Task to carry out — Images aside, the whole listing should be written out word for word.

Data —
========
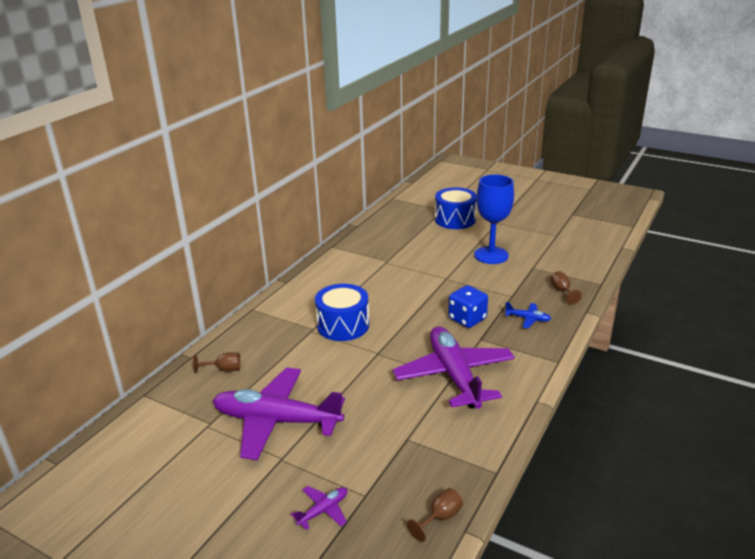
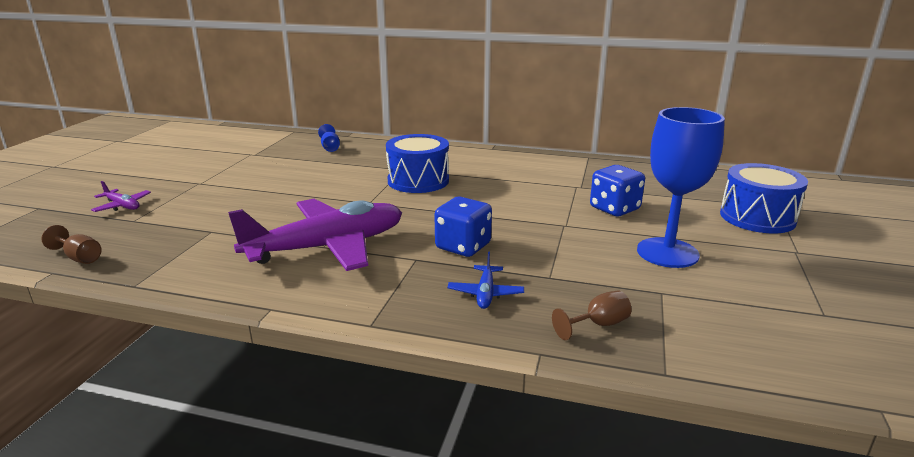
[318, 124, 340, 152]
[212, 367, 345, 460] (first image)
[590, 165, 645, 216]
========
Written solution —
[318, 124, 340, 152]
[212, 367, 345, 460] (first image)
[590, 165, 645, 216]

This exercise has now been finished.